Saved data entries
>>>

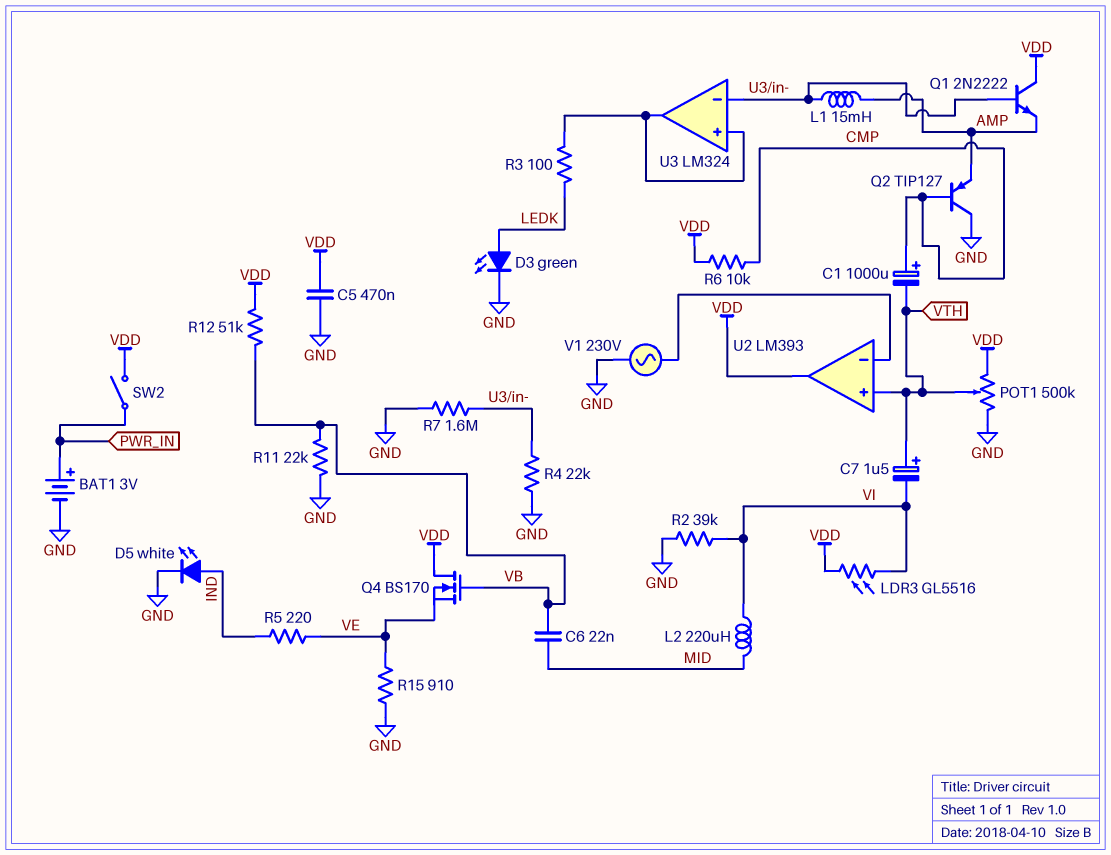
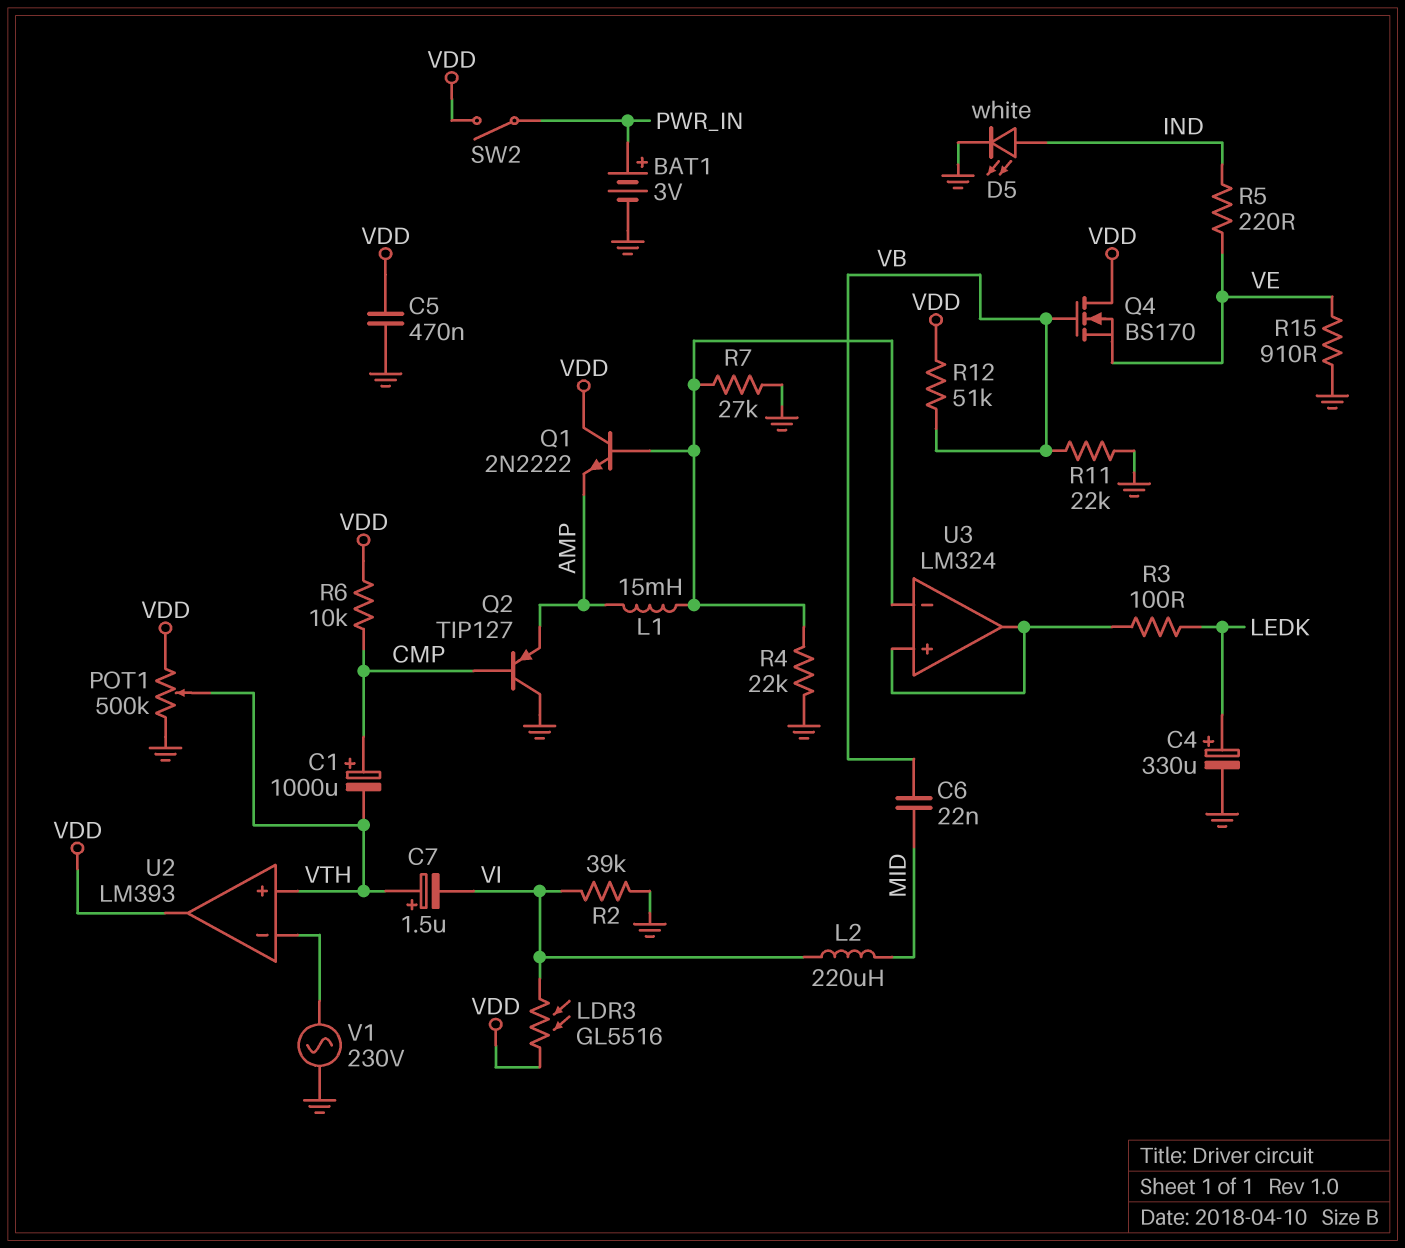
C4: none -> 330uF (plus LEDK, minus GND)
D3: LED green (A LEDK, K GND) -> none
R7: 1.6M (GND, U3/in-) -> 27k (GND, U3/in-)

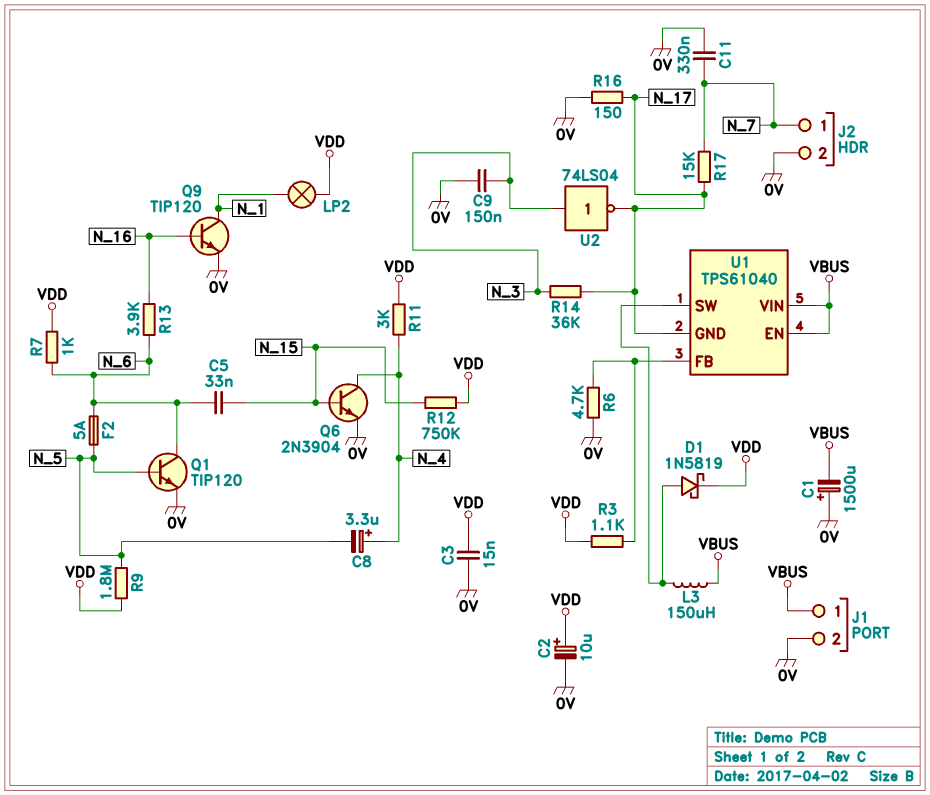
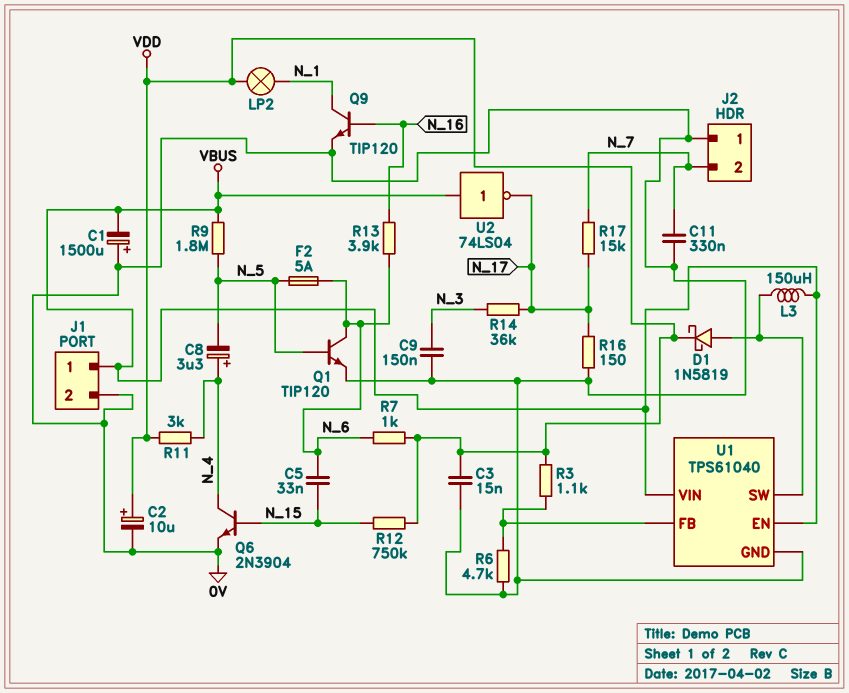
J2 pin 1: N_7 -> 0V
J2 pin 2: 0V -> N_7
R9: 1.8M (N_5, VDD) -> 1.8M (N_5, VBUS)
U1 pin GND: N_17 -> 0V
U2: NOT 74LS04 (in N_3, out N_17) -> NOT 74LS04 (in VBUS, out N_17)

<<<

◆ **Exercise aim**:
Print the records verbatim, without pictures.

◆ **Completed exercise**:
C4: none -> 330uF (plus LEDK, minus GND)
D3: LED green (A LEDK, K GND) -> none
R7: 1.6M (GND, U3/in-) -> 27k (GND, U3/in-)

J2 pin 1: N_7 -> 0V
J2 pin 2: 0V -> N_7
R9: 1.8M (N_5, VDD) -> 1.8M (N_5, VBUS)
U1 pin GND: N_17 -> 0V
U2: NOT 74LS04 (in N_3, out N_17) -> NOT 74LS04 (in VBUS, out N_17)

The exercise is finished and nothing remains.